→ **Required action**
Quote all lines below exactly. Images stay out.

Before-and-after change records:
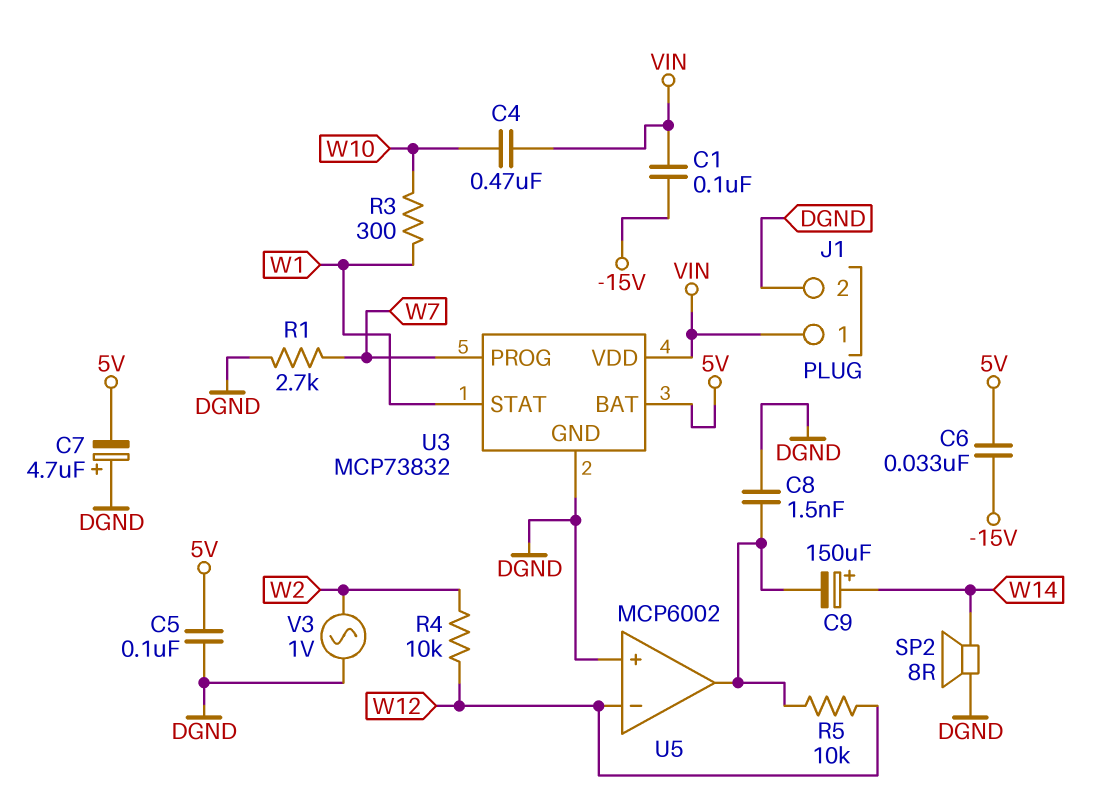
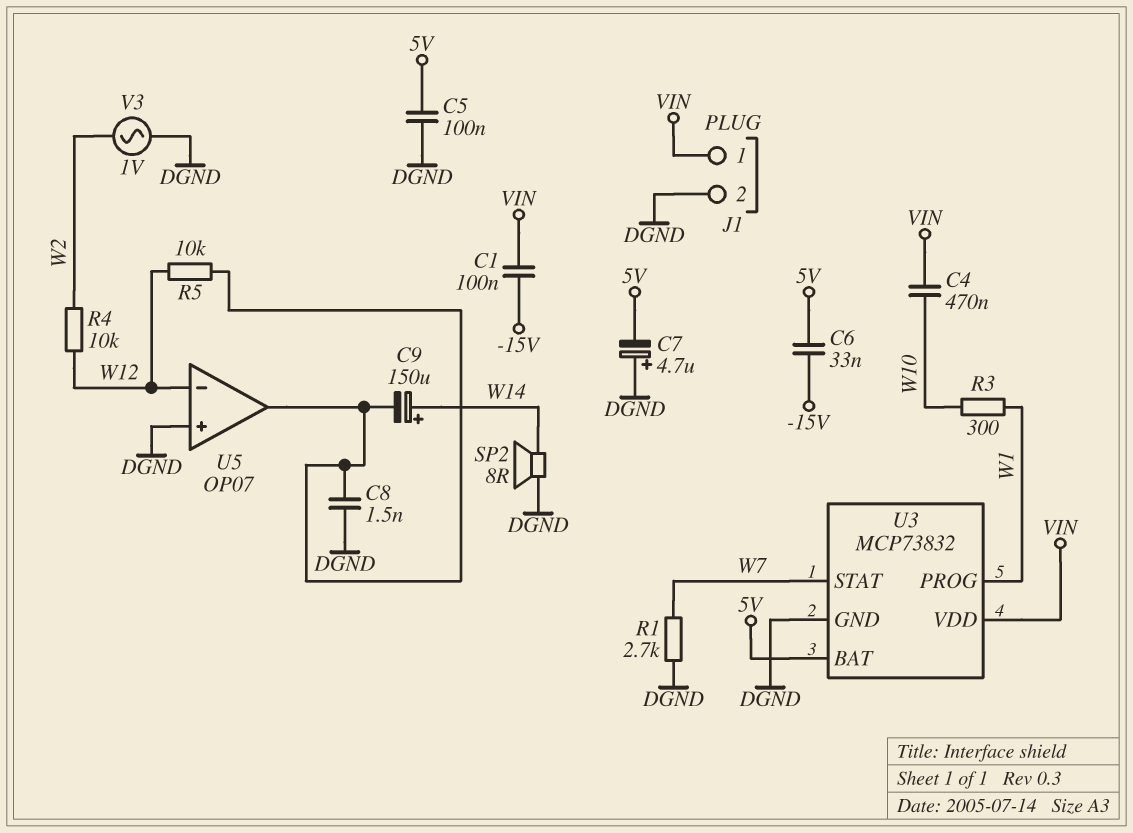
U3 pin PROG: W7 -> W1
U3 pin STAT: W1 -> W7
U5: MCP6002 -> OP07

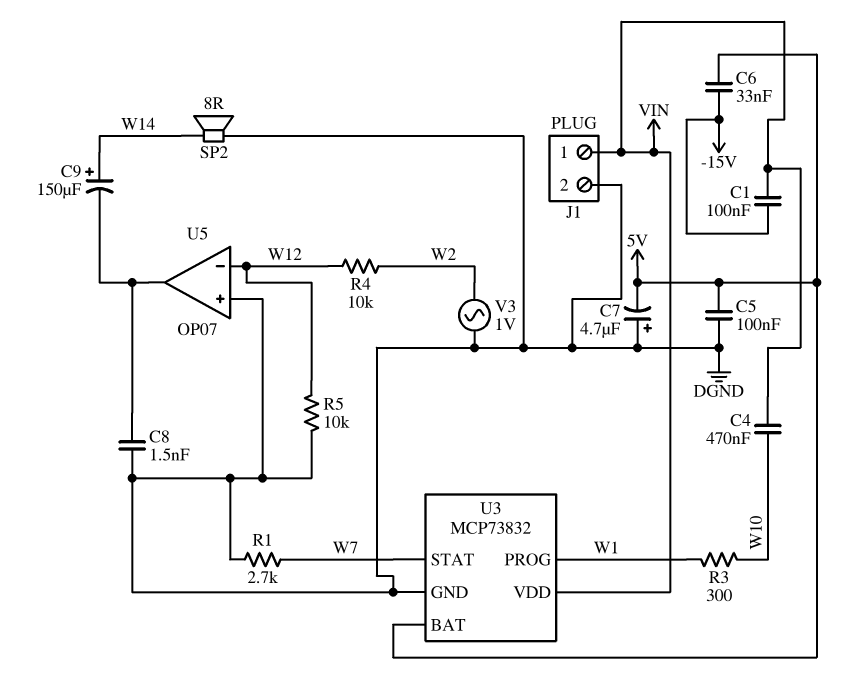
R5: 10k (U5/out, W12) -> 10k (DGND, W12)

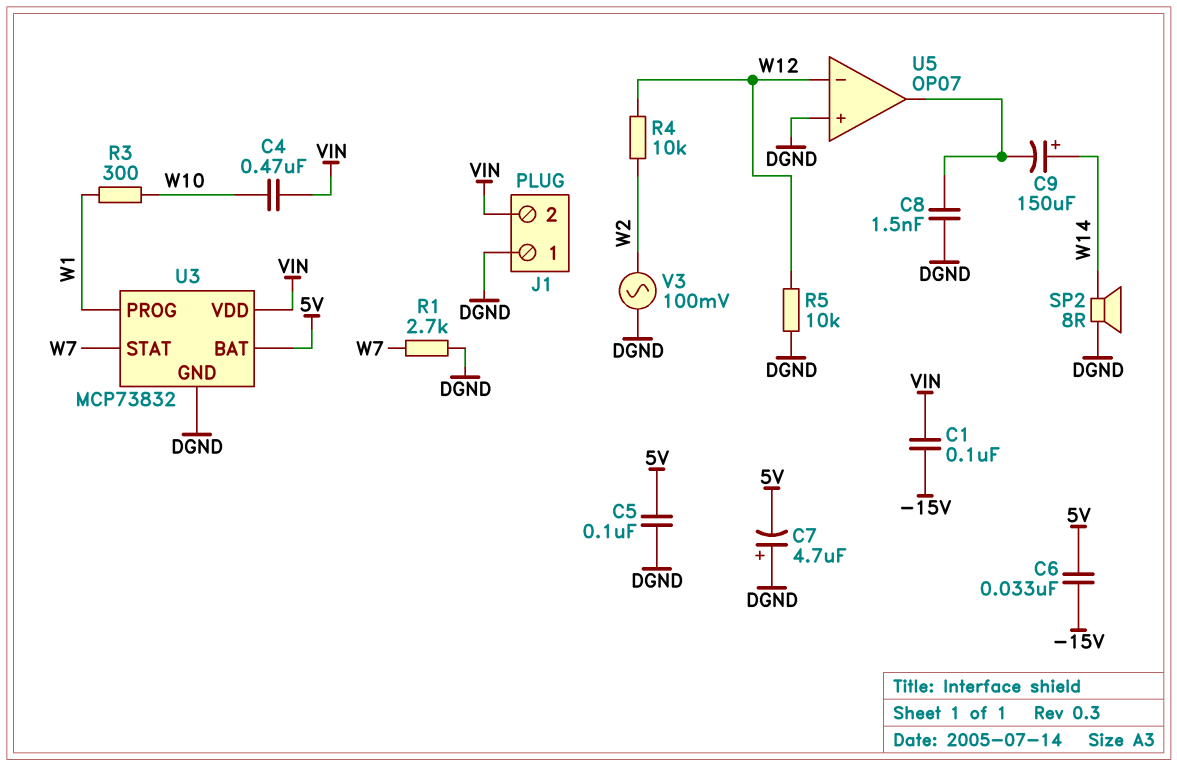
J1 pin 1: VIN -> DGND
J1 pin 2: DGND -> VIN
V3: AC 1V (DGND, W2) -> AC 100mV (DGND, W2)

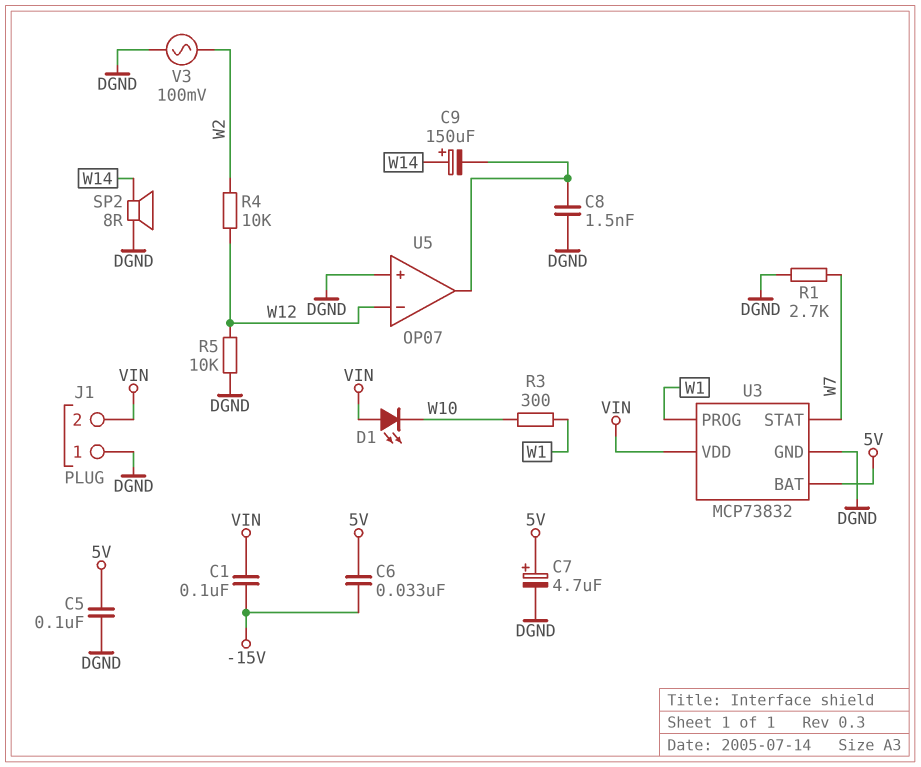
C4: 470nF (VIN, W10) -> none
C7: 4.7uF (plus DGND, minus 5V) -> 4.7uF (plus 5V, minus DGND)
D1: none -> LED (A VIN, K W10)

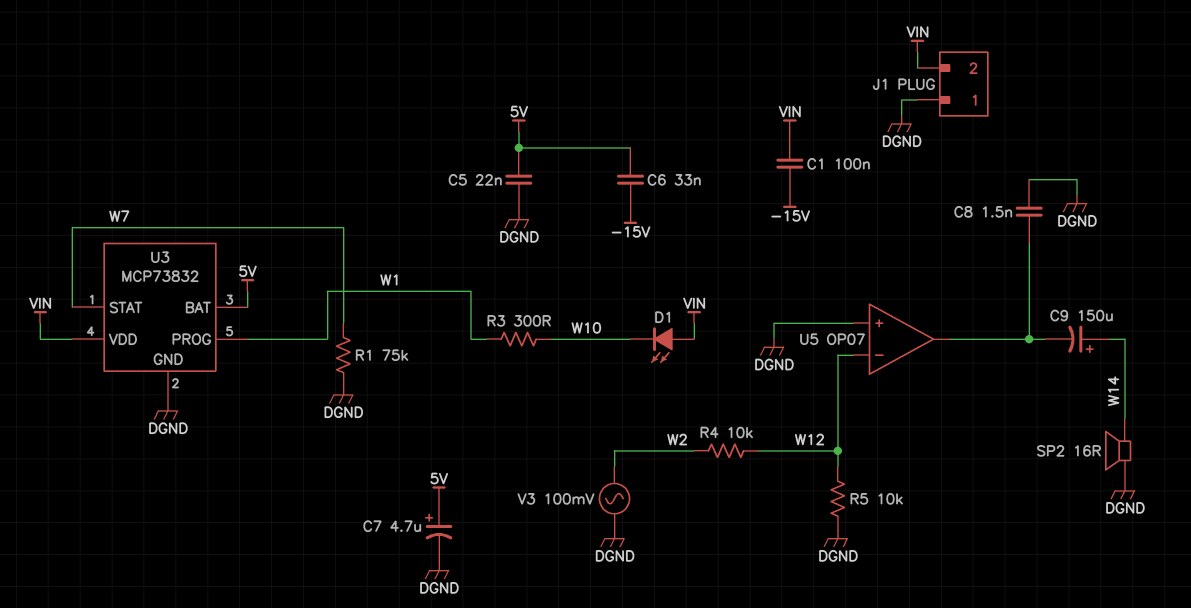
C5: 100nF (5V, DGND) -> 22nF (5V, DGND)
R1: 2.7k (DGND, W7) -> 75k (DGND, W7)
SP2: speaker 8R (DGND, W14) -> speaker 16R (DGND, W14)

→ **Result of this exercise**
U3 pin PROG: W7 -> W1
U3 pin STAT: W1 -> W7
U5: MCP6002 -> OP07

R5: 10k (U5/out, W12) -> 10k (DGND, W12)

J1 pin 1: VIN -> DGND
J1 pin 2: DGND -> VIN
V3: AC 1V (DGND, W2) -> AC 100mV (DGND, W2)

C4: 470nF (VIN, W10) -> none
C7: 4.7uF (plus DGND, minus 5V) -> 4.7uF (plus 5V, minus DGND)
D1: none -> LED (A VIN, K W10)

C5: 100nF (5V, DGND) -> 22nF (5V, DGND)
R1: 2.7k (DGND, W7) -> 75k (DGND, W7)
SP2: speaker 8R (DGND, W14) -> speaker 16R (DGND, W14)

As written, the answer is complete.